* Problem details
In the records below, find the line that contains "grey spool [539,245,576,301]" and the line that contains "orange rolling pin [342,315,493,443]". Set down exactly those lines and every line between them, and nothing more.

* Source data
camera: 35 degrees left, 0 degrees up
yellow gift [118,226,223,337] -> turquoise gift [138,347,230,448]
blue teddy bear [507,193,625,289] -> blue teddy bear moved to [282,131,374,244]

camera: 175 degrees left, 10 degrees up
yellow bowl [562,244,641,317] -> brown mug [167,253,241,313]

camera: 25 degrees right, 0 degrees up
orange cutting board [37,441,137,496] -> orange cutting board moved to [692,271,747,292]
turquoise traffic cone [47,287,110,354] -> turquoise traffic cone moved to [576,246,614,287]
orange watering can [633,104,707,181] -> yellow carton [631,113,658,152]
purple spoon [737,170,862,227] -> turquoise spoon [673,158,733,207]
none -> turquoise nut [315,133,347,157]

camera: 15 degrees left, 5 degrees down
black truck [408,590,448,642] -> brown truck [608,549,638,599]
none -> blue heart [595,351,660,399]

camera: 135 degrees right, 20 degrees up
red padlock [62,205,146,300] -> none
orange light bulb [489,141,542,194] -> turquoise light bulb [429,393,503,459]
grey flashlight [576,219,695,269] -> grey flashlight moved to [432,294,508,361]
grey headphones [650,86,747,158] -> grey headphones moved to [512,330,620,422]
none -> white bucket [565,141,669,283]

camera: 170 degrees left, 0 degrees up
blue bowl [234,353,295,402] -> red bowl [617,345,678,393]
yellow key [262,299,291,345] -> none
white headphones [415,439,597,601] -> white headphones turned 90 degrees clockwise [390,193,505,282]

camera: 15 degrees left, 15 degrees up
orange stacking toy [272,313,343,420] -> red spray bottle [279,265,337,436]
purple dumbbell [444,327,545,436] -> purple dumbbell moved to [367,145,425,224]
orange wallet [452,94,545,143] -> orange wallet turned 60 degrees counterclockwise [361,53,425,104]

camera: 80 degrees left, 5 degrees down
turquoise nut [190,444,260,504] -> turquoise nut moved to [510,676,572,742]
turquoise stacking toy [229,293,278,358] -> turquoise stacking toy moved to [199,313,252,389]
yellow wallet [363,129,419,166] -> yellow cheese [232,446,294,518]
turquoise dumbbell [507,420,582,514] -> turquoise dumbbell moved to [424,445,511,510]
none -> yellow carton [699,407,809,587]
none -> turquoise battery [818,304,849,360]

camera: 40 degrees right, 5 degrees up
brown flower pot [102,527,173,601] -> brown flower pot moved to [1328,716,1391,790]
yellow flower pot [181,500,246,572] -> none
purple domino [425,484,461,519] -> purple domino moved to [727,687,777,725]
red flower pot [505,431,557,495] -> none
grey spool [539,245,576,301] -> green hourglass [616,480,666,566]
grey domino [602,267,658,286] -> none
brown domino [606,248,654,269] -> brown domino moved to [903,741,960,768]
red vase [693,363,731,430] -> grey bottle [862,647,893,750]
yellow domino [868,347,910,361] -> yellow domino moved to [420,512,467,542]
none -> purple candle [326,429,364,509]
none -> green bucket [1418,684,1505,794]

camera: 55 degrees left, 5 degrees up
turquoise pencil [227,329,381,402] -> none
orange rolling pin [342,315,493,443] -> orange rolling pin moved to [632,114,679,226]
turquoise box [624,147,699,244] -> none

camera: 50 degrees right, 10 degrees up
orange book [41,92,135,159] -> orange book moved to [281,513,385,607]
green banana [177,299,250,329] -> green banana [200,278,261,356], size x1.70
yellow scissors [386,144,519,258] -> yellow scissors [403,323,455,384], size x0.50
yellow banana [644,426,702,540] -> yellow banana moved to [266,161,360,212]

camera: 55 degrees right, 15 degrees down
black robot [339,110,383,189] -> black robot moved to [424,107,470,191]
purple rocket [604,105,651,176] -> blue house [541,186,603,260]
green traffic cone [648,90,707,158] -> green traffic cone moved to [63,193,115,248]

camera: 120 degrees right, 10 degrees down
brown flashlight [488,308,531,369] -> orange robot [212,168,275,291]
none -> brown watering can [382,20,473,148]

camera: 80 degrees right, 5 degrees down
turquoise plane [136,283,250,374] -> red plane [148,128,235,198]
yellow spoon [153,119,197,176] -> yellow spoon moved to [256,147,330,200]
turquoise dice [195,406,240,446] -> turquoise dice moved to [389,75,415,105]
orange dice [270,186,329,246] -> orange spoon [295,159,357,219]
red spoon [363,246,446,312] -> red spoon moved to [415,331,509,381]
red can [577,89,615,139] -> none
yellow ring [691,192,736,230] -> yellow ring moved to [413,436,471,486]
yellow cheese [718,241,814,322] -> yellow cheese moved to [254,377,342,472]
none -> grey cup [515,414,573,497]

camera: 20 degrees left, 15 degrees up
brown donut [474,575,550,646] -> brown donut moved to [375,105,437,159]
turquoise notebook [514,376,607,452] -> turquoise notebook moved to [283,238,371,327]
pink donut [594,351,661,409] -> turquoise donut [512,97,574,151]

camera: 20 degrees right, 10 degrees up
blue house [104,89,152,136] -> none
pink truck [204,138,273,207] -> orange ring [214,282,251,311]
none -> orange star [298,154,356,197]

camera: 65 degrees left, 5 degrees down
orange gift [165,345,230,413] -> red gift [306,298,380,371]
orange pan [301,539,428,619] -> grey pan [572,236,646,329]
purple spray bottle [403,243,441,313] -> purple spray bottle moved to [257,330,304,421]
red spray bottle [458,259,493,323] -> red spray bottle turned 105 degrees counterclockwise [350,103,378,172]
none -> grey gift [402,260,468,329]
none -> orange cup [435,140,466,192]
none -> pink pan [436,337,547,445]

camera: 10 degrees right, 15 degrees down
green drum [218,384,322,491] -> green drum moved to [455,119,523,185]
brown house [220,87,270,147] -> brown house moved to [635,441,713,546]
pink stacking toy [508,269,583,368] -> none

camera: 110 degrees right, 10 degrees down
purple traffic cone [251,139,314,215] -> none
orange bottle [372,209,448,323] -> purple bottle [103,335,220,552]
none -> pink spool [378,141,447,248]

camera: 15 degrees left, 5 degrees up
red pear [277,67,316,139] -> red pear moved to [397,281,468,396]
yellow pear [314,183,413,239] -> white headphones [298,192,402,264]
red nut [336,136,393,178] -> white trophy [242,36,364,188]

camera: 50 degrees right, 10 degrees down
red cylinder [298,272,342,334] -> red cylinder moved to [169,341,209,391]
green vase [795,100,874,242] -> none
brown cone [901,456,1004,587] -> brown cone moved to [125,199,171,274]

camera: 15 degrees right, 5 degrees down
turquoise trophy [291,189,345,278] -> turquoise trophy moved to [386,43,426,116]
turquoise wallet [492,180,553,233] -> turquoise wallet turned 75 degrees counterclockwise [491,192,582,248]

* Answer space
grey spool [539,245,576,301] -> green hourglass [616,480,666,566]
grey domino [602,267,658,286] -> none
brown domino [606,248,654,269] -> brown domino moved to [903,741,960,768]
red vase [693,363,731,430] -> grey bottle [862,647,893,750]
yellow domino [868,347,910,361] -> yellow domino moved to [420,512,467,542]
none -> purple candle [326,429,364,509]
none -> green bucket [1418,684,1505,794]

camera: 55 degrees left, 5 degrees up
turquoise pencil [227,329,381,402] -> none
orange rolling pin [342,315,493,443] -> orange rolling pin moved to [632,114,679,226]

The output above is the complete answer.